> **Records supplied**
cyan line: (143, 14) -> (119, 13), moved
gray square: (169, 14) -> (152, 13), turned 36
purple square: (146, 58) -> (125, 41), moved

---

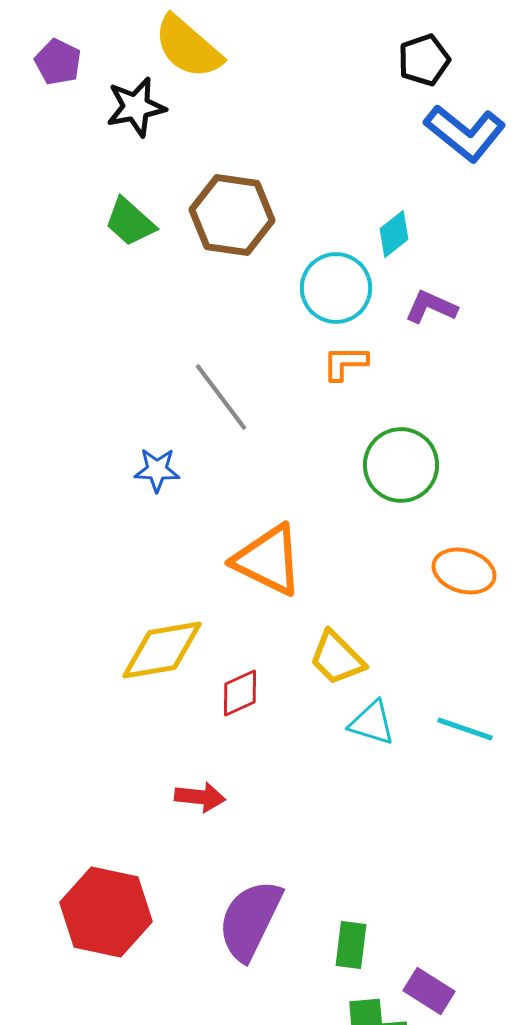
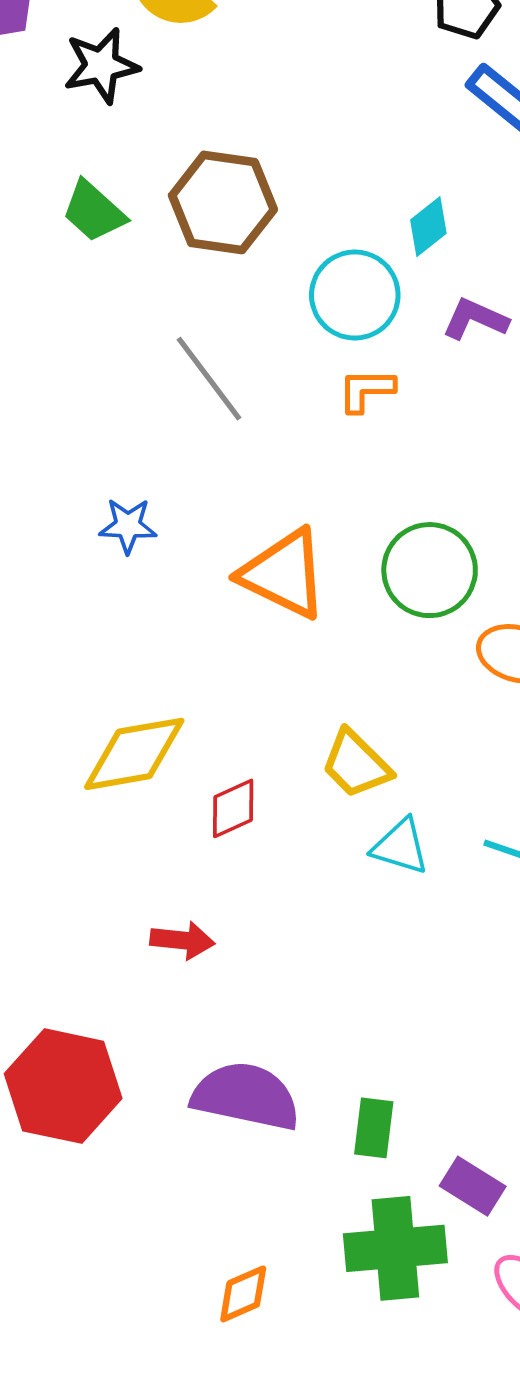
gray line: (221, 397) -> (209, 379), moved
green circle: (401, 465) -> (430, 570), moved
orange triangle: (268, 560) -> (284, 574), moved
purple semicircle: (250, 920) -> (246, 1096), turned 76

> **Prompt**
If a line above holds the string "moved", copy it out.

> **Reply to the exercise**
cyan line: (143, 14) -> (119, 13), moved
purple square: (146, 58) -> (125, 41), moved
gray line: (221, 397) -> (209, 379), moved
green circle: (401, 465) -> (430, 570), moved
orange triangle: (268, 560) -> (284, 574), moved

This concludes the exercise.